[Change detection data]

○ ○ ○ ○

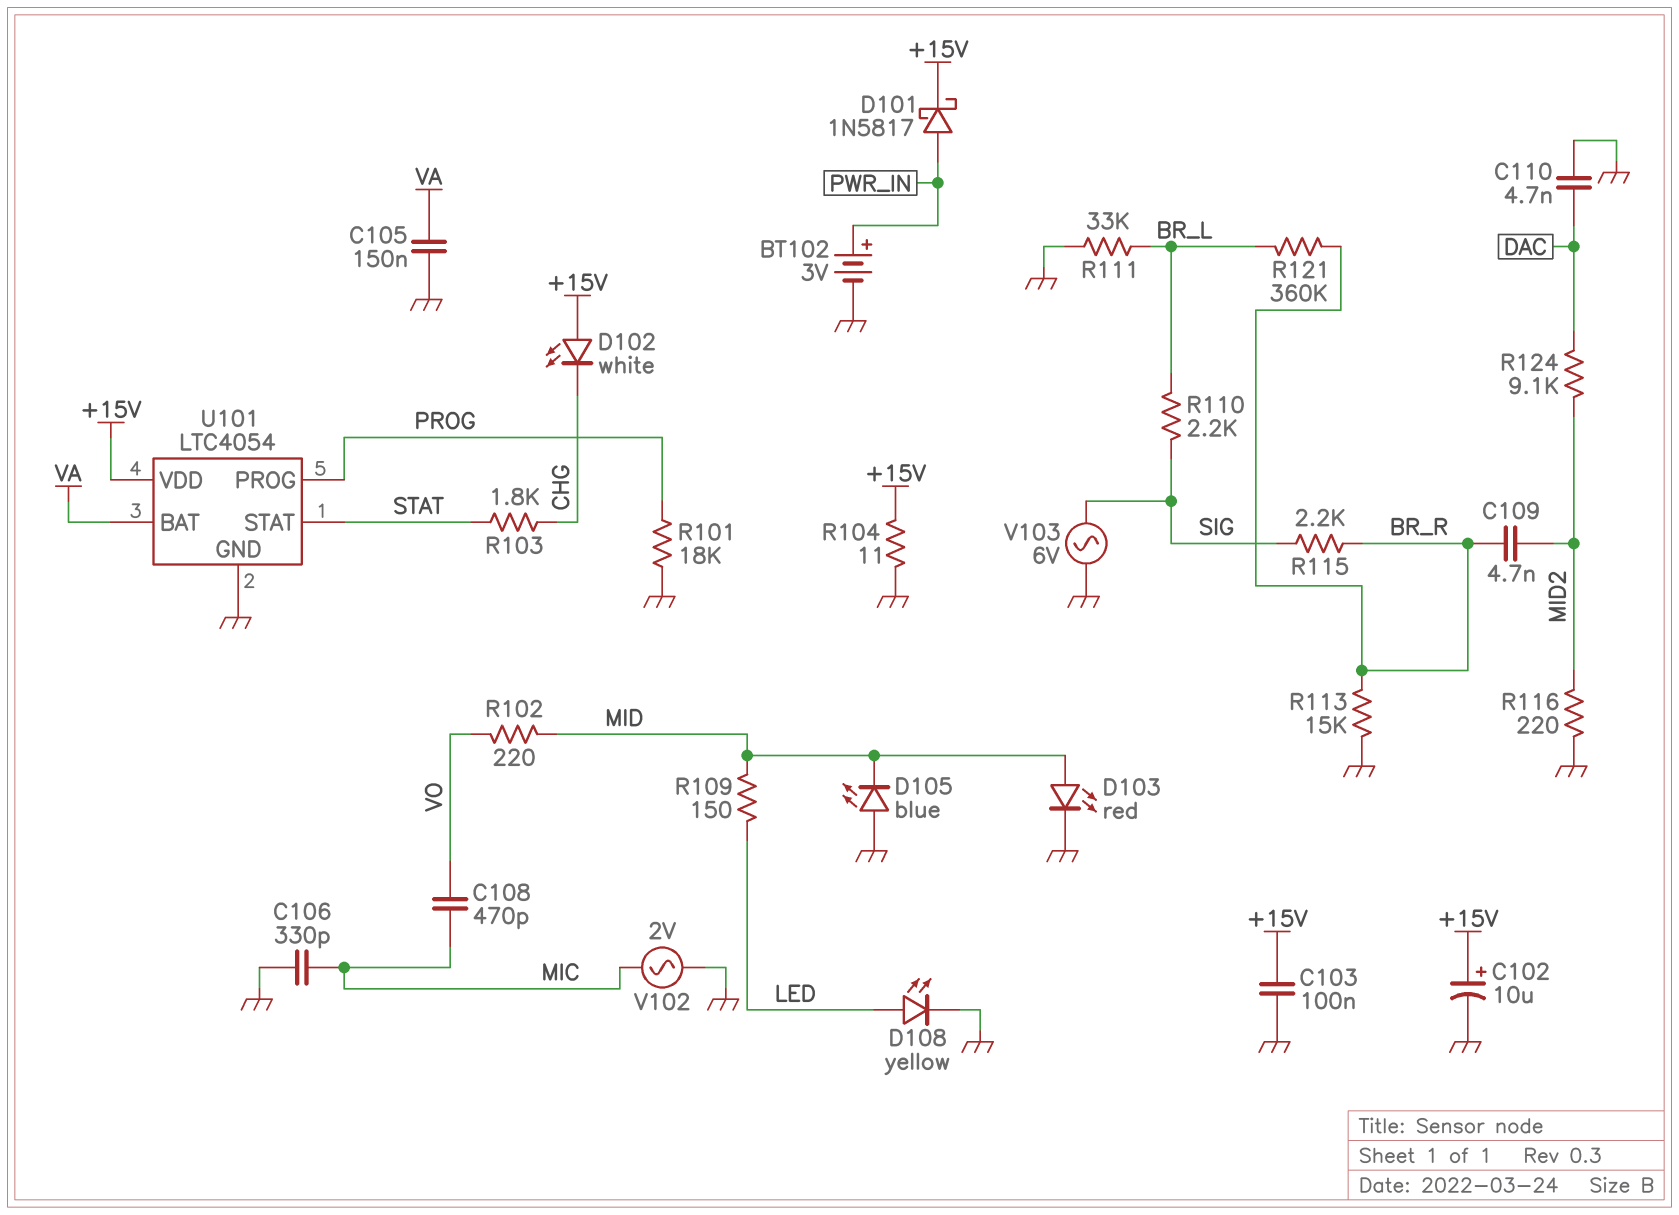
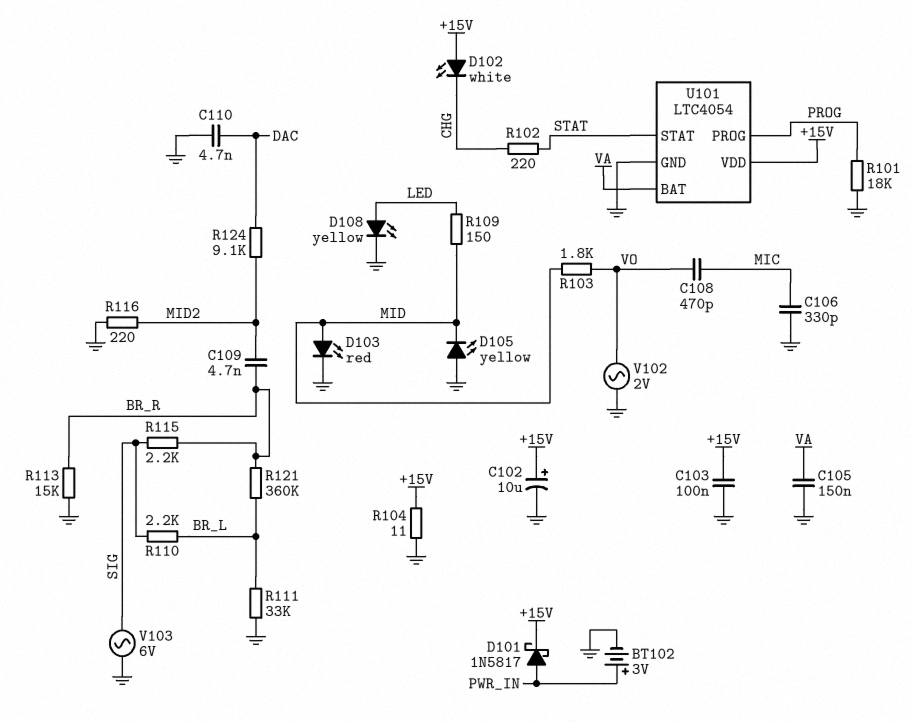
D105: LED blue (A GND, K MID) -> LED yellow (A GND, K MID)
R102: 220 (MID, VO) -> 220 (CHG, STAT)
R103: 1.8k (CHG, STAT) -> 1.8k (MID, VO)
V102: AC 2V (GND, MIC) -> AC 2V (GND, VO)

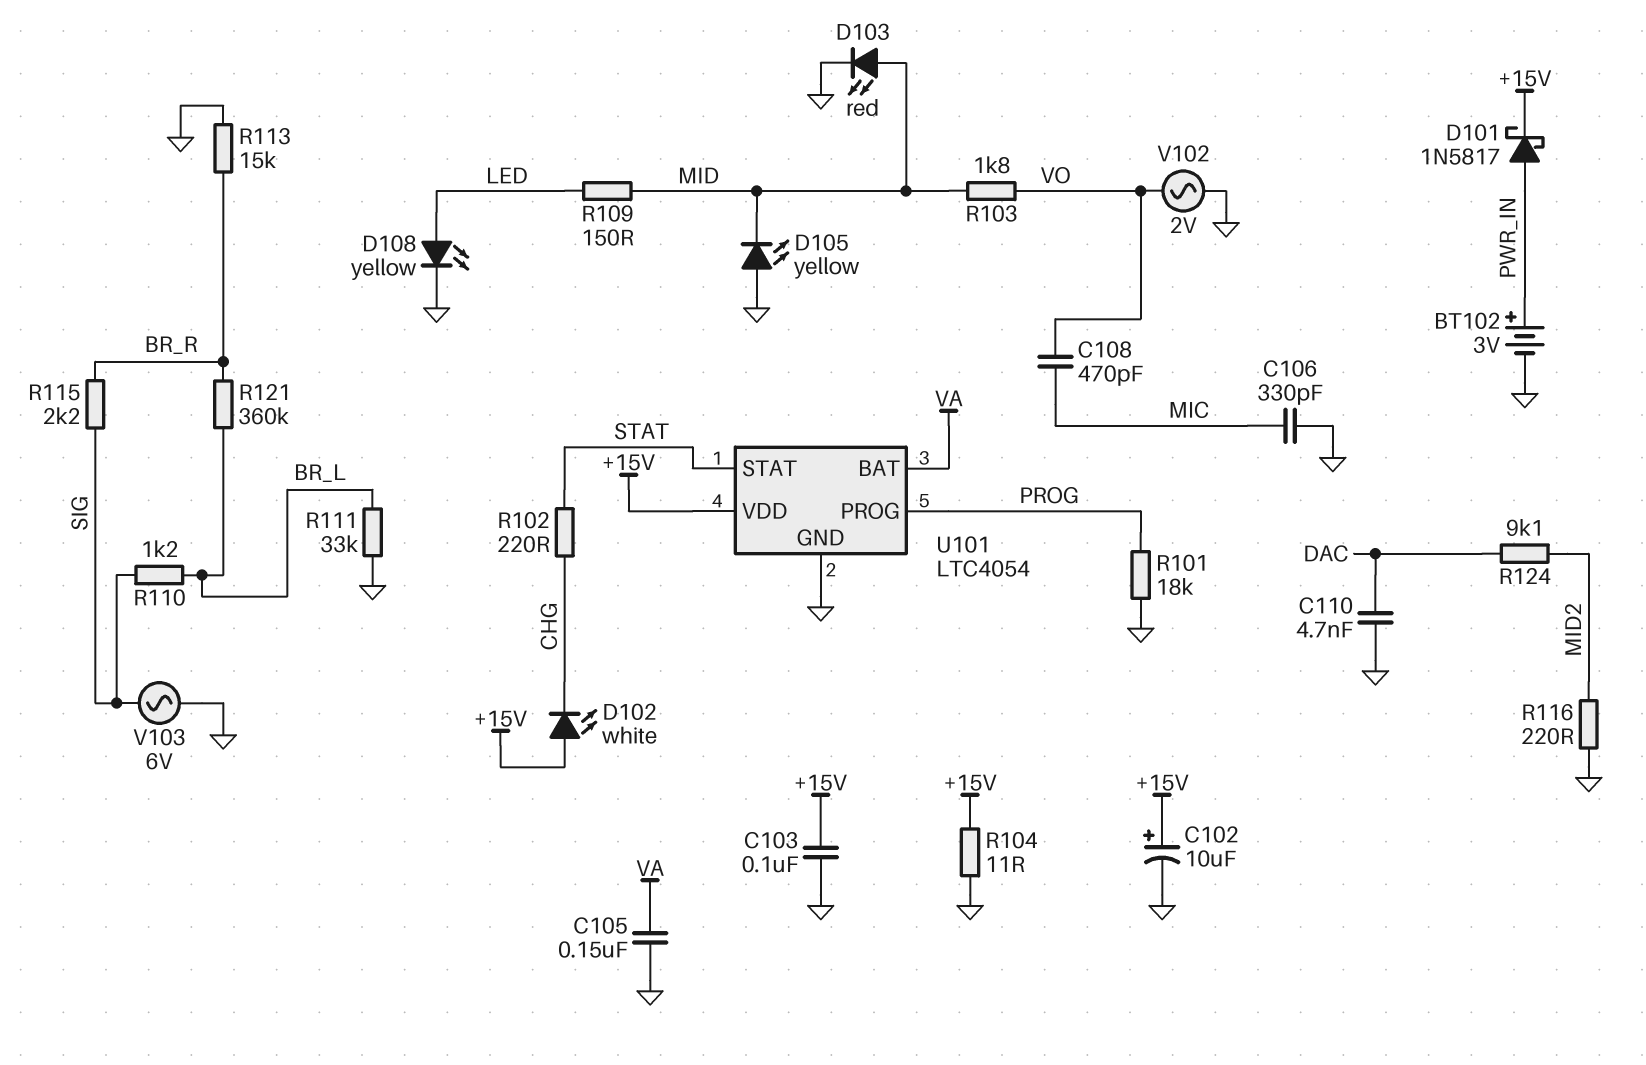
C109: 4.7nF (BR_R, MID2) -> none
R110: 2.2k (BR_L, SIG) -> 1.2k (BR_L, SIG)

○ ○ ○ ○

◆ Activity: Print all of the entries word for word. Skip any images they contain.

◆ Solution to this exercise:
D105: LED blue (A GND, K MID) -> LED yellow (A GND, K MID)
R102: 220 (MID, VO) -> 220 (CHG, STAT)
R103: 1.8k (CHG, STAT) -> 1.8k (MID, VO)
V102: AC 2V (GND, MIC) -> AC 2V (GND, VO)

C109: 4.7nF (BR_R, MID2) -> none
R110: 2.2k (BR_L, SIG) -> 1.2k (BR_L, SIG)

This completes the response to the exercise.